Entries supplied:
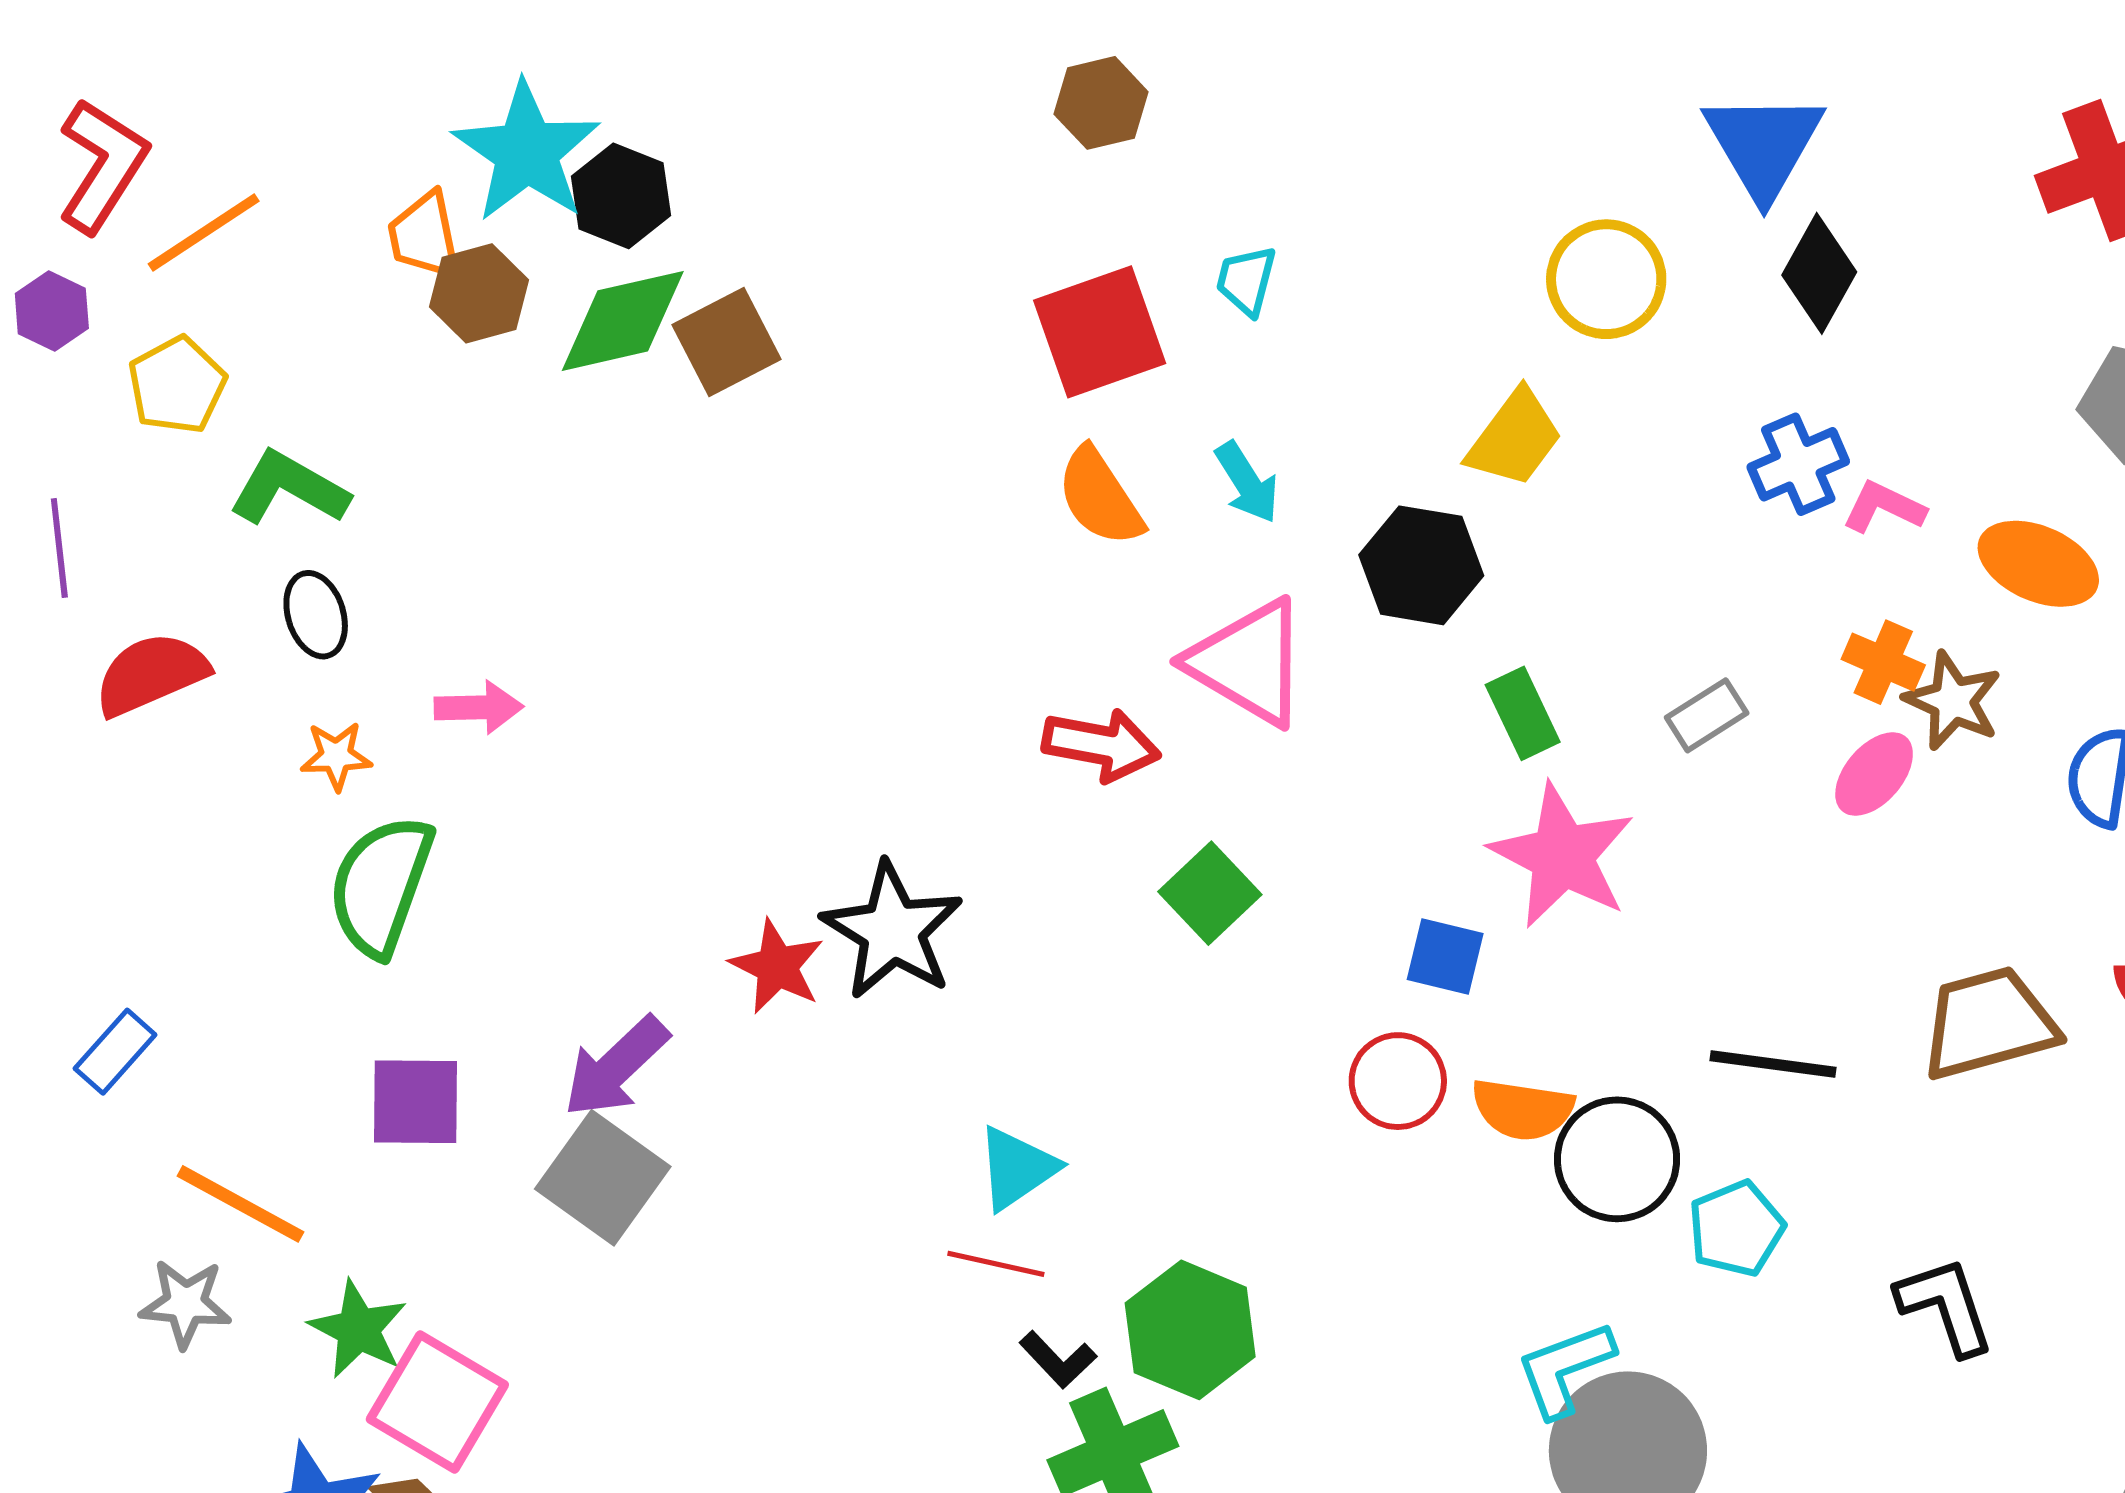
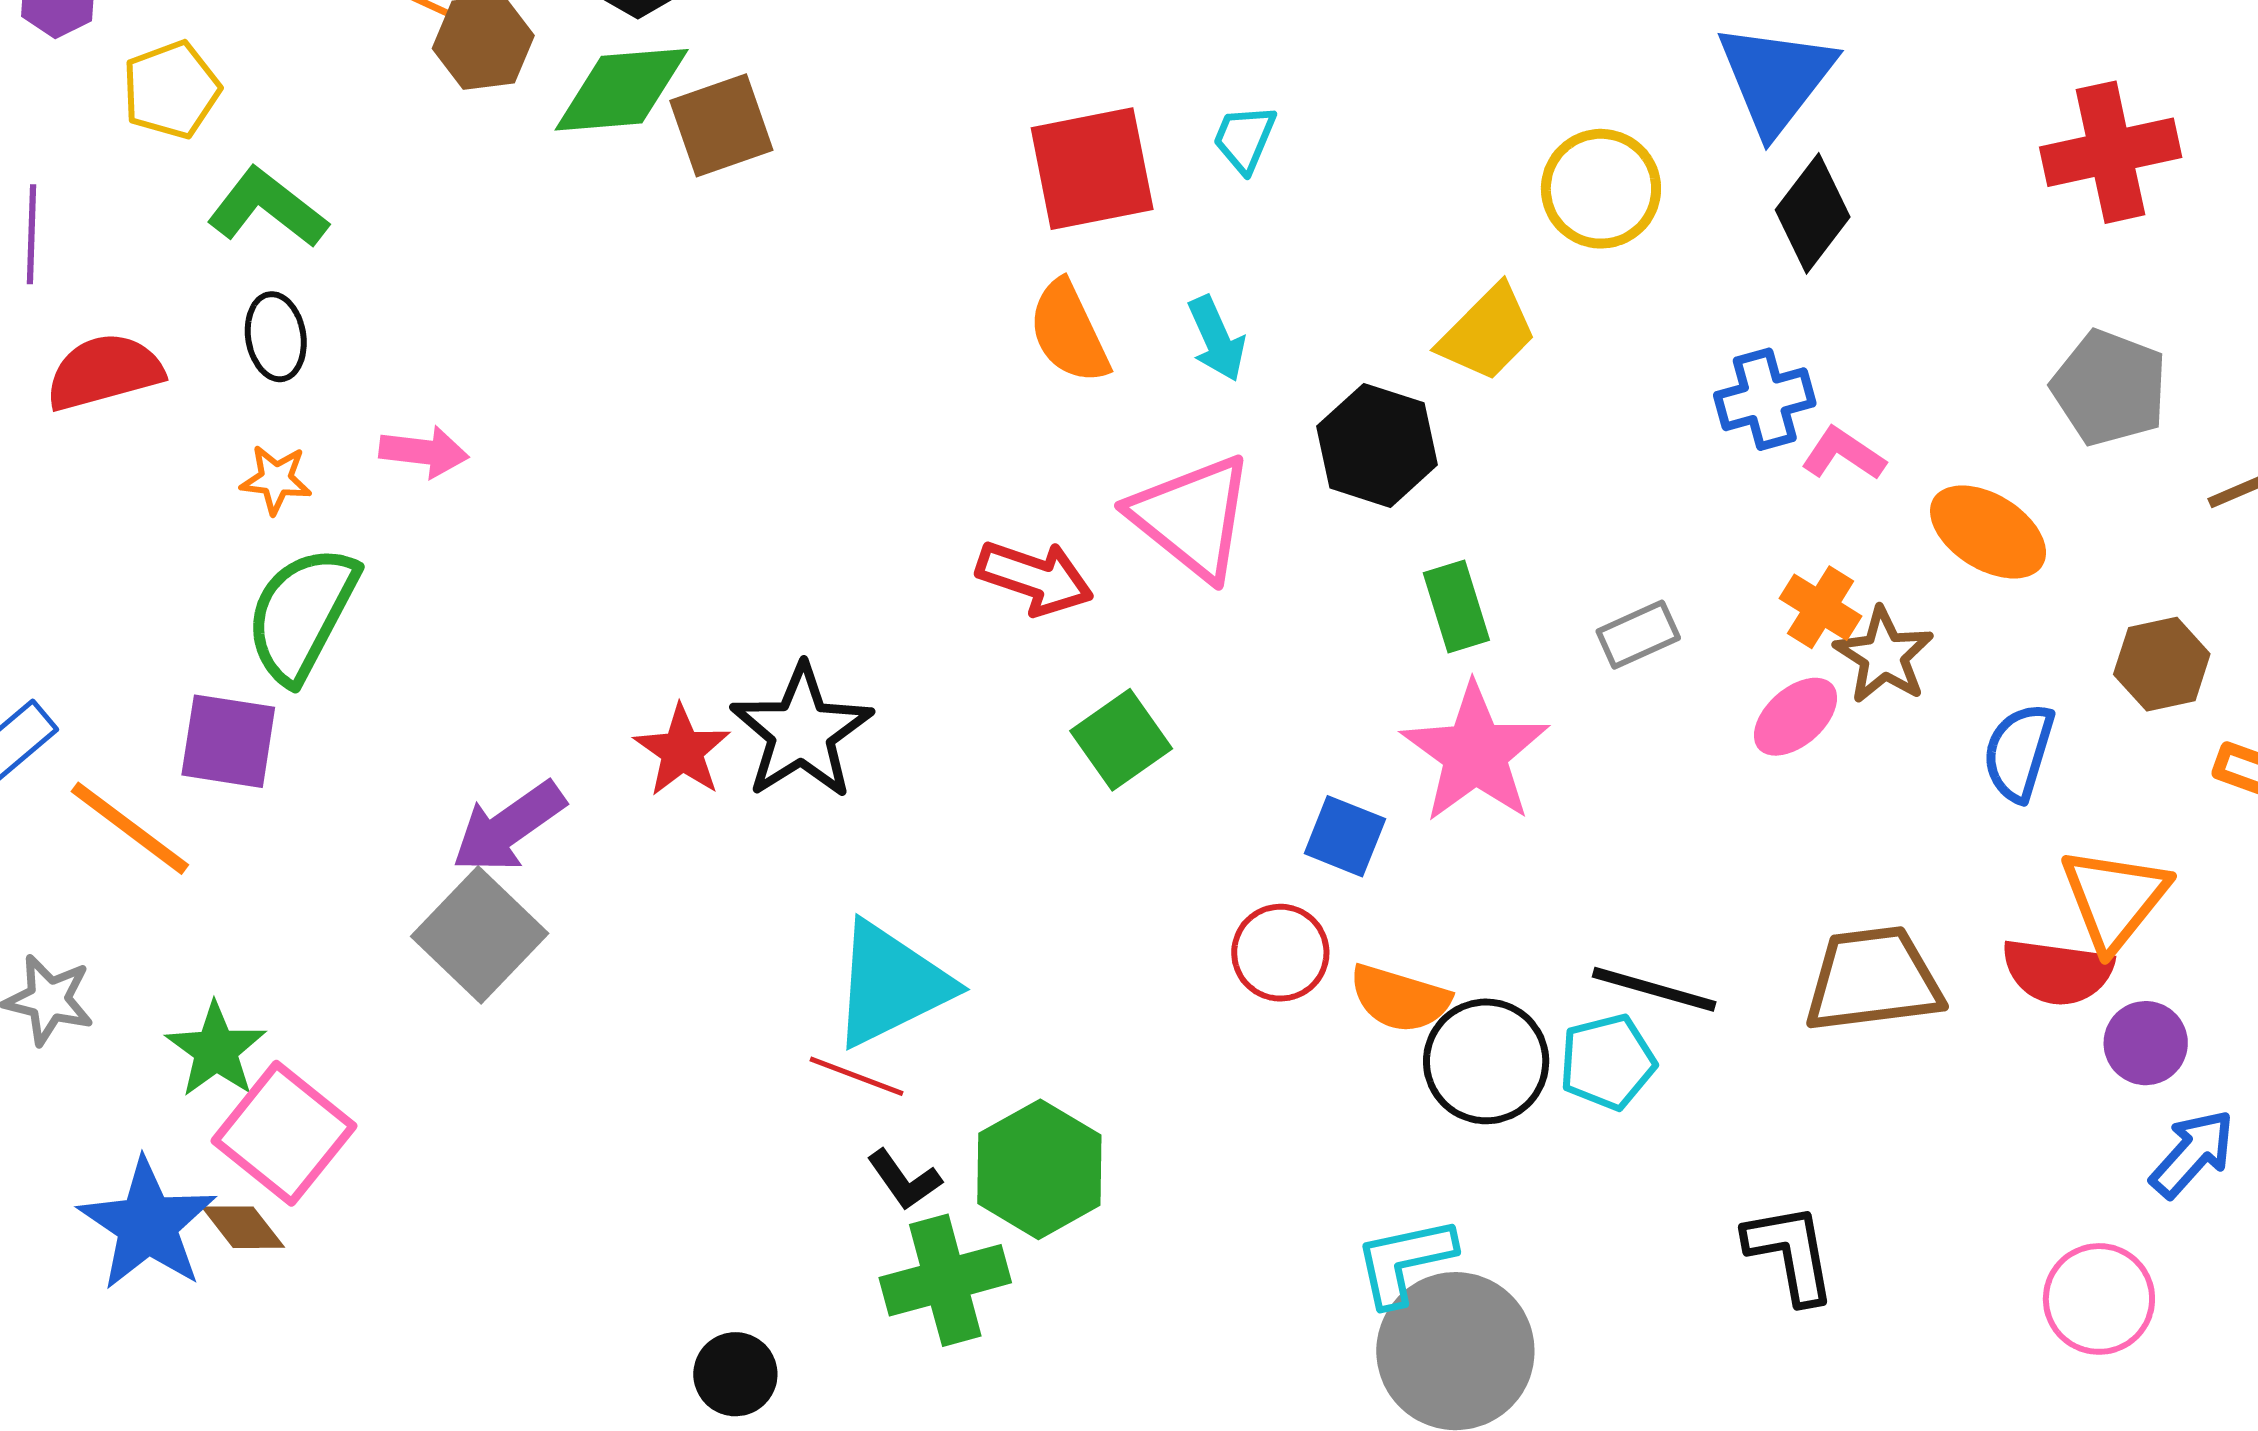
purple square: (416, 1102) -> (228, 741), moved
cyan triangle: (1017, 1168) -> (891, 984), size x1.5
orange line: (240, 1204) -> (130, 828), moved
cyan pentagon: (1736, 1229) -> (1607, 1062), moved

==

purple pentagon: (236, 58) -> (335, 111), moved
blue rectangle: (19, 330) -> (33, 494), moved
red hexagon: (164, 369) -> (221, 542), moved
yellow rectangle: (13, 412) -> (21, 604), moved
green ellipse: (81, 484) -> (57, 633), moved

Task brief:
Please output exactly the lines between the one holding "purple square: (416, 1102)" and the one holding "cyan pentagon: (1736, 1229)" in the records above, inclusive, and nothing more.

Problem solution:
purple square: (416, 1102) -> (228, 741), moved
cyan triangle: (1017, 1168) -> (891, 984), size x1.5
orange line: (240, 1204) -> (130, 828), moved
cyan pentagon: (1736, 1229) -> (1607, 1062), moved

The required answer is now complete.